• What is being asked: Output the data as it stands. Each line must match exactly.

++++++++

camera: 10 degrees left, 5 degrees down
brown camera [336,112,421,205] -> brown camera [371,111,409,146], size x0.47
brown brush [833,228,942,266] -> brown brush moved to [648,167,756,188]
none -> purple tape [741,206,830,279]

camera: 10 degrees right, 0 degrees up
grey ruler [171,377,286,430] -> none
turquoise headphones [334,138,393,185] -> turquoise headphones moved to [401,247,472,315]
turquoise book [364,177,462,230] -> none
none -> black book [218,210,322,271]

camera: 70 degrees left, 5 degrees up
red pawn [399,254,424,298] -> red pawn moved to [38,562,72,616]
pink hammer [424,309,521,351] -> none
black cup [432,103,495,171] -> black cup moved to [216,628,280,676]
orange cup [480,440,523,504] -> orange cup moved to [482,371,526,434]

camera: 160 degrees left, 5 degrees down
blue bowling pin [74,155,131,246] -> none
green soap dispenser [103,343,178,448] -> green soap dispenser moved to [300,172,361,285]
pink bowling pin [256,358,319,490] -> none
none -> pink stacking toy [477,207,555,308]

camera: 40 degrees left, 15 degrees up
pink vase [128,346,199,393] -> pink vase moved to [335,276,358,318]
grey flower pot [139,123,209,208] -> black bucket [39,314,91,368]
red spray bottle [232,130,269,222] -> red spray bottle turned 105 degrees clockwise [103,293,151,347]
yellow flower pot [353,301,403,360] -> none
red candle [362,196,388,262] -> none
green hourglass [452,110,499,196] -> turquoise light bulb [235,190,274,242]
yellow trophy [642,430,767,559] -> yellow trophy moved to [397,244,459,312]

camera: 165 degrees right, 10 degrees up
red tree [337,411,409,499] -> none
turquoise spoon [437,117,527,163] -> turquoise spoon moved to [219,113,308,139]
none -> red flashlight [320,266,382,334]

++++++++

• Answer for this exercise:
camera: 10 degrees left, 5 degrees down
brown camera [336,112,421,205] -> brown camera [371,111,409,146], size x0.47
brown brush [833,228,942,266] -> brown brush moved to [648,167,756,188]
none -> purple tape [741,206,830,279]

camera: 10 degrees right, 0 degrees up
grey ruler [171,377,286,430] -> none
turquoise headphones [334,138,393,185] -> turquoise headphones moved to [401,247,472,315]
turquoise book [364,177,462,230] -> none
none -> black book [218,210,322,271]

camera: 70 degrees left, 5 degrees up
red pawn [399,254,424,298] -> red pawn moved to [38,562,72,616]
pink hammer [424,309,521,351] -> none
black cup [432,103,495,171] -> black cup moved to [216,628,280,676]
orange cup [480,440,523,504] -> orange cup moved to [482,371,526,434]

camera: 160 degrees left, 5 degrees down
blue bowling pin [74,155,131,246] -> none
green soap dispenser [103,343,178,448] -> green soap dispenser moved to [300,172,361,285]
pink bowling pin [256,358,319,490] -> none
none -> pink stacking toy [477,207,555,308]

camera: 40 degrees left, 15 degrees up
pink vase [128,346,199,393] -> pink vase moved to [335,276,358,318]
grey flower pot [139,123,209,208] -> black bucket [39,314,91,368]
red spray bottle [232,130,269,222] -> red spray bottle turned 105 degrees clockwise [103,293,151,347]
yellow flower pot [353,301,403,360] -> none
red candle [362,196,388,262] -> none
green hourglass [452,110,499,196] -> turquoise light bulb [235,190,274,242]
yellow trophy [642,430,767,559] -> yellow trophy moved to [397,244,459,312]

camera: 165 degrees right, 10 degrees up
red tree [337,411,409,499] -> none
turquoise spoon [437,117,527,163] -> turquoise spoon moved to [219,113,308,139]
none -> red flashlight [320,266,382,334]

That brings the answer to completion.